→ **ABOUT THIS TASK**
Scan the material for "grey". Copy every line it appears in.

== == ==

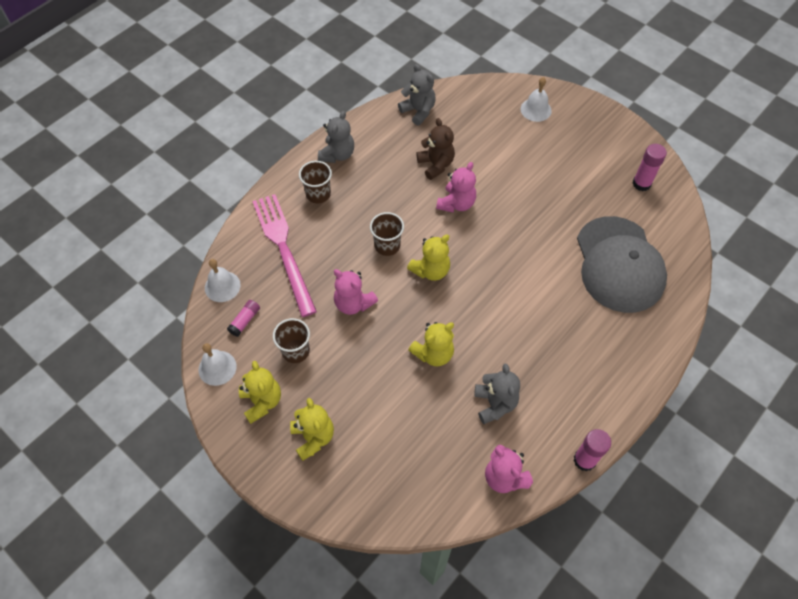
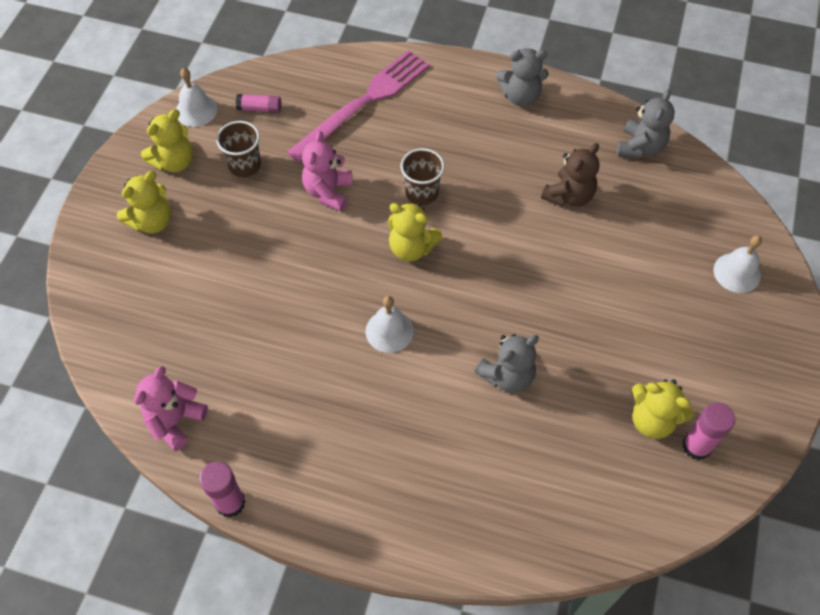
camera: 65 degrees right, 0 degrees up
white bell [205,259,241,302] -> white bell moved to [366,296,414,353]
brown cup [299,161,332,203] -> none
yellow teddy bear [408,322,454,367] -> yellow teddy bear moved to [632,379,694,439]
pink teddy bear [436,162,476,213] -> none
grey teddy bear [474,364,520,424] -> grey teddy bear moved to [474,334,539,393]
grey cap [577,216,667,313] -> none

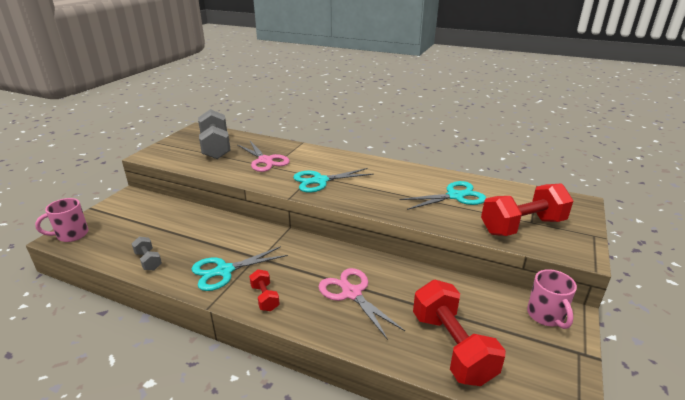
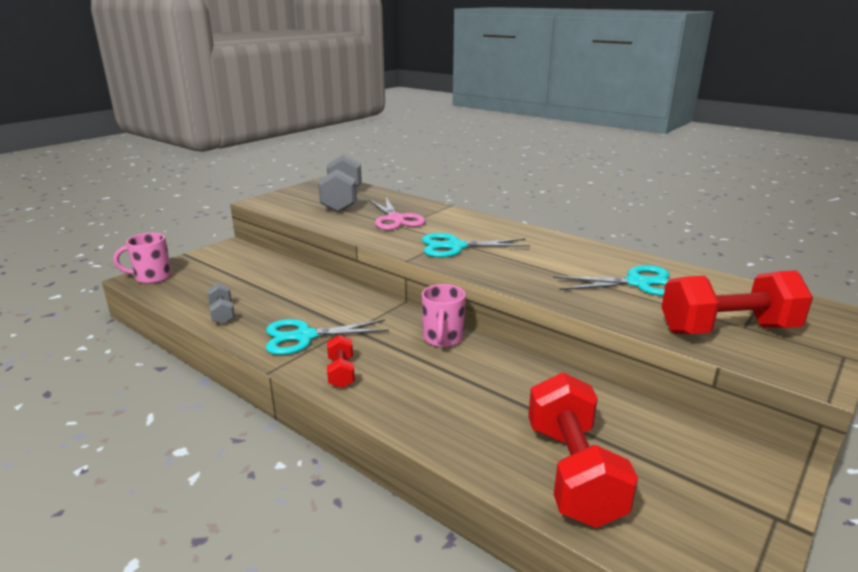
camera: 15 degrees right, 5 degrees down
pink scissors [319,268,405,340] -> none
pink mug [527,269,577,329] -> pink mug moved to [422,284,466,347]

== == ==

→ **TASK ANSWER**
grey teddy bear [474,364,520,424] -> grey teddy bear moved to [474,334,539,393]
grey cap [577,216,667,313] -> none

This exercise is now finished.